**WHAT THIS TASK INVOLVES**
Send each entry back exactly as given, pictures excluded.
(Beginning of DATA FOR THE TASK)
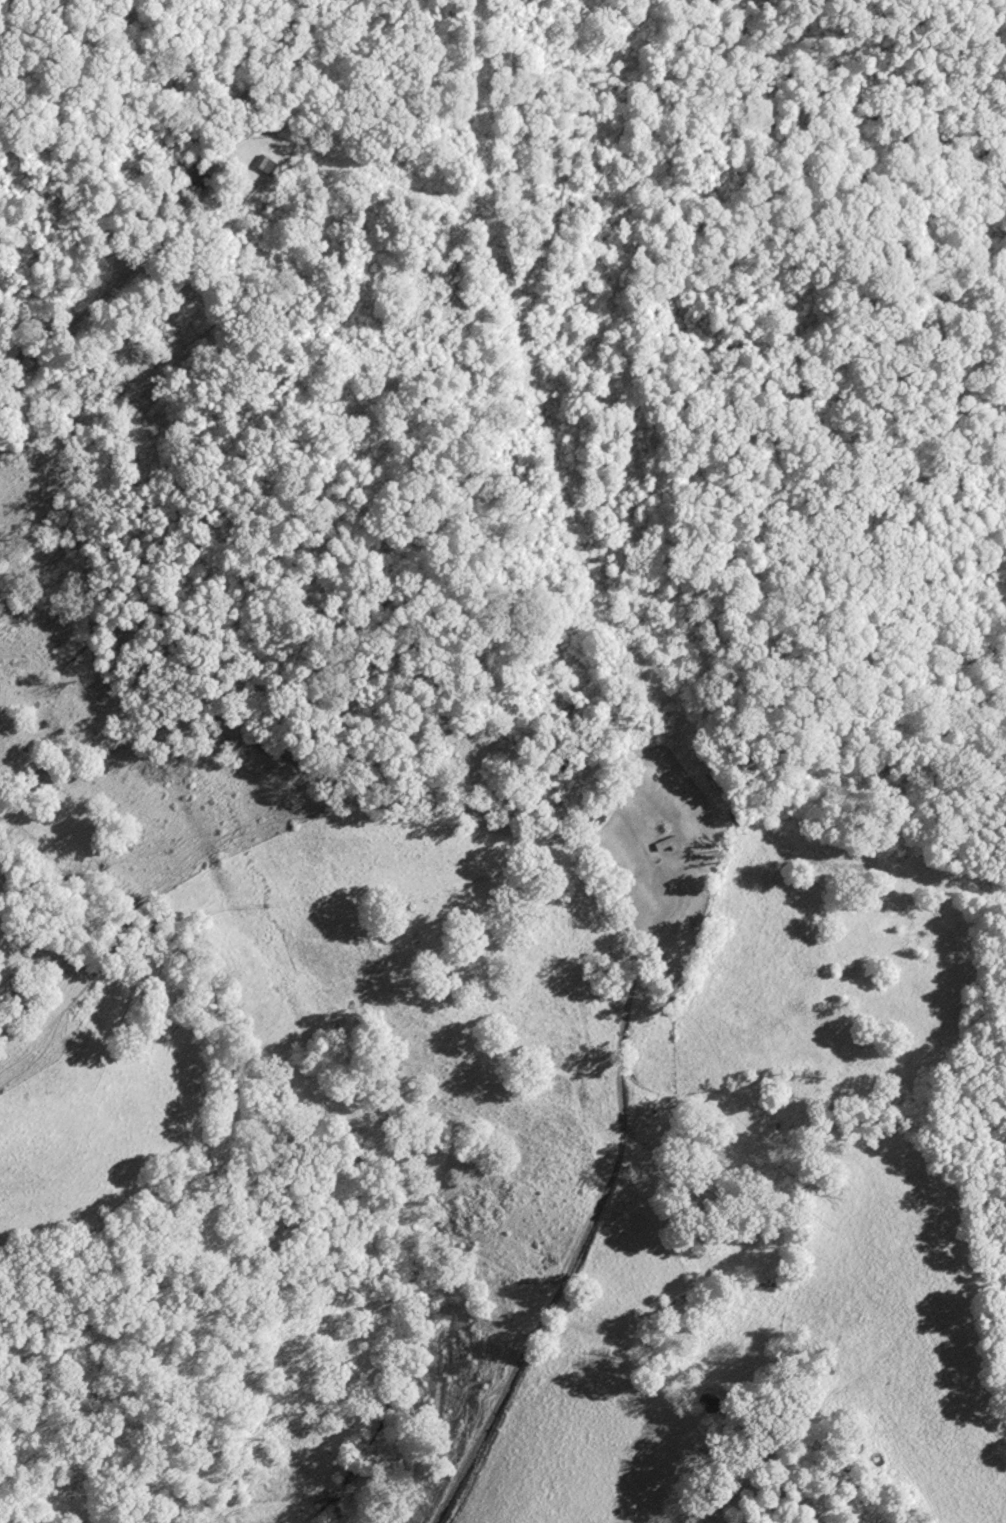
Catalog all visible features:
building: (264, 163)
building: (197, 174)
road: (150, 237)
road: (606, 905)

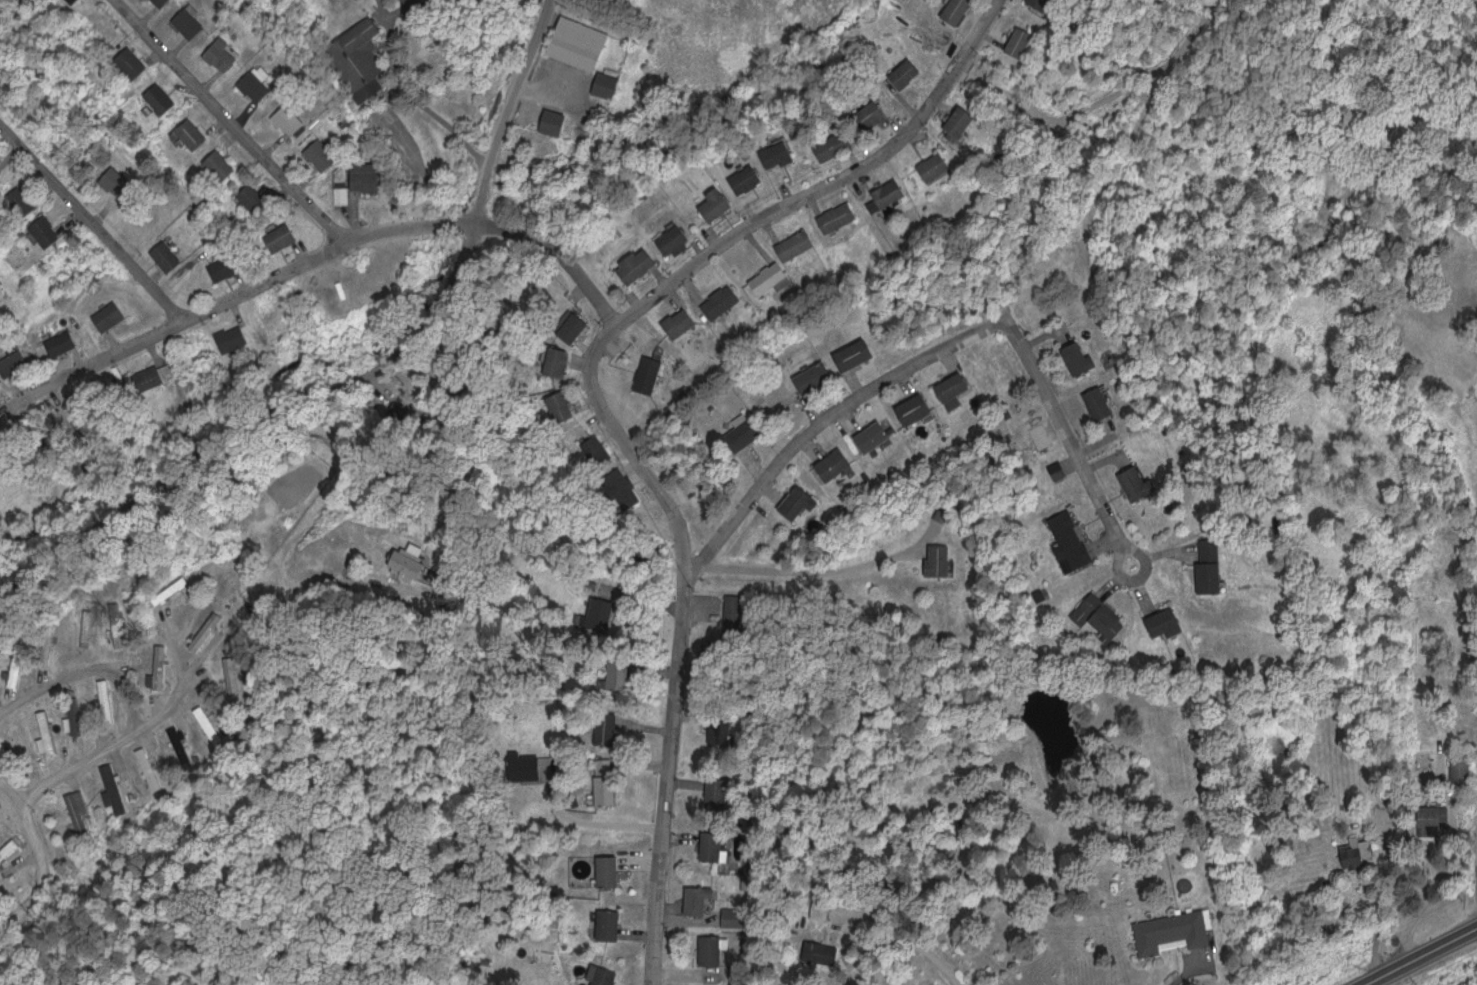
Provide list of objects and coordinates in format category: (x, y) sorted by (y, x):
building: (164, 2)
building: (170, 2)
building: (422, 3)
building: (1049, 3)
building: (963, 10)
building: (198, 21)
building: (1027, 40)
building: (586, 42)
building: (230, 53)
building: (364, 59)
building: (140, 61)
building: (911, 72)
building: (263, 83)
building: (613, 84)
road: (413, 93)
building: (168, 98)
road: (502, 110)
building: (878, 113)
building: (299, 118)
building: (562, 120)
road: (229, 122)
building: (965, 122)
building: (199, 133)
building: (839, 145)
building: (329, 153)
building: (783, 154)
building: (228, 164)
building: (940, 166)
building: (4, 172)
building: (373, 176)
building: (753, 179)
building: (125, 181)
building: (348, 194)
building: (894, 194)
building: (261, 198)
building: (30, 202)
building: (722, 204)
road: (356, 211)
building: (843, 216)
road: (90, 222)
building: (54, 230)
building: (288, 236)
building: (679, 239)
building: (802, 244)
building: (174, 255)
road: (701, 255)
building: (643, 265)
building: (232, 266)
building: (775, 277)
road: (264, 280)
road: (582, 283)
building: (726, 300)
building: (116, 315)
building: (686, 322)
building: (579, 326)
building: (238, 337)
building: (68, 341)
building: (861, 353)
building: (1086, 357)
building: (562, 360)
building: (21, 361)
building: (656, 373)
building: (159, 374)
building: (820, 377)
building: (961, 387)
building: (1107, 402)
building: (567, 405)
building: (923, 408)
road: (822, 418)
building: (753, 427)
road: (266, 428)
building: (881, 435)
road: (1069, 437)
building: (602, 449)
building: (842, 463)
road: (302, 468)
building: (1064, 469)
building: (1057, 470)
building: (1146, 482)
building: (633, 491)
building: (806, 501)
building: (1077, 541)
building: (945, 559)
building: (416, 563)
building: (1217, 566)
road: (808, 578)
building: (177, 590)
building: (603, 615)
building: (1106, 617)
building: (1174, 623)
building: (118, 634)
building: (125, 634)
building: (16, 663)
building: (23, 663)
building: (164, 668)
building: (158, 669)
road: (86, 673)
building: (230, 674)
building: (237, 674)
building: (622, 674)
building: (111, 701)
building: (105, 702)
building: (613, 728)
building: (51, 729)
building: (727, 729)
building: (45, 730)
building: (218, 731)
building: (211, 732)
building: (186, 746)
building: (179, 747)
building: (533, 767)
building: (148, 768)
building: (155, 768)
building: (1467, 768)
road: (663, 779)
building: (110, 781)
building: (117, 781)
road: (45, 786)
building: (613, 789)
building: (724, 792)
road: (6, 799)
building: (85, 802)
road: (594, 820)
building: (1439, 820)
building: (719, 845)
building: (12, 851)
building: (1364, 851)
building: (616, 869)
building: (706, 897)
building: (827, 909)
building: (741, 916)
building: (616, 923)
building: (1182, 931)
road: (913, 938)
building: (719, 949)
building: (829, 952)
road: (1418, 955)
building: (611, 975)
(End of DATA FOR THE TASK)
**RESPONSE AREA**
Catalog all visible features:
building: (264, 163)
building: (197, 174)
road: (150, 237)
road: (606, 905)

Provide list of objects and coordinates in format category: (x, y) sorted by (y, x):
building: (164, 2)
building: (170, 2)
building: (422, 3)
building: (1049, 3)
building: (963, 10)
building: (198, 21)
building: (1027, 40)
building: (586, 42)
building: (230, 53)
building: (364, 59)
building: (140, 61)
building: (911, 72)
building: (263, 83)
building: (613, 84)
road: (413, 93)
building: (168, 98)
road: (502, 110)
building: (878, 113)
building: (299, 118)
building: (562, 120)
road: (229, 122)
building: (965, 122)
building: (199, 133)
building: (839, 145)
building: (329, 153)
building: (783, 154)
building: (228, 164)
building: (940, 166)
building: (4, 172)
building: (373, 176)
building: (753, 179)
building: (125, 181)
building: (348, 194)
building: (894, 194)
building: (261, 198)
building: (30, 202)
building: (722, 204)
road: (356, 211)
building: (843, 216)
road: (90, 222)
building: (54, 230)
building: (288, 236)
building: (679, 239)
building: (802, 244)
building: (174, 255)
road: (701, 255)
building: (643, 265)
building: (232, 266)
building: (775, 277)
road: (264, 280)
road: (582, 283)
building: (726, 300)
building: (116, 315)
building: (686, 322)
building: (579, 326)
building: (238, 337)
building: (68, 341)
building: (861, 353)
building: (1086, 357)
building: (562, 360)
building: (21, 361)
building: (656, 373)
building: (159, 374)
building: (820, 377)
building: (961, 387)
building: (1107, 402)
building: (567, 405)
building: (923, 408)
road: (822, 418)
building: (753, 427)
road: (266, 428)
building: (881, 435)
road: (1069, 437)
building: (602, 449)
building: (842, 463)
road: (302, 468)
building: (1064, 469)
building: (1057, 470)
building: (1146, 482)
building: (633, 491)
building: (806, 501)
building: (1077, 541)
building: (945, 559)
building: (416, 563)
building: (1217, 566)
road: (808, 578)
building: (177, 590)
building: (603, 615)
building: (1106, 617)
building: (1174, 623)
building: (118, 634)
building: (125, 634)
building: (16, 663)
building: (23, 663)
building: (164, 668)
building: (158, 669)
road: (86, 673)
building: (230, 674)
building: (237, 674)
building: (622, 674)
building: (111, 701)
building: (105, 702)
building: (613, 728)
building: (51, 729)
building: (727, 729)
building: (45, 730)
building: (218, 731)
building: (211, 732)
building: (186, 746)
building: (179, 747)
building: (533, 767)
building: (148, 768)
building: (155, 768)
building: (1467, 768)
road: (663, 779)
building: (110, 781)
building: (117, 781)
road: (45, 786)
building: (613, 789)
building: (724, 792)
road: (6, 799)
building: (85, 802)
road: (594, 820)
building: (1439, 820)
building: (719, 845)
building: (12, 851)
building: (1364, 851)
building: (616, 869)
building: (706, 897)
building: (827, 909)
building: (741, 916)
building: (616, 923)
building: (1182, 931)
road: (913, 938)
building: (719, 949)
building: (829, 952)
road: (1418, 955)
building: (611, 975)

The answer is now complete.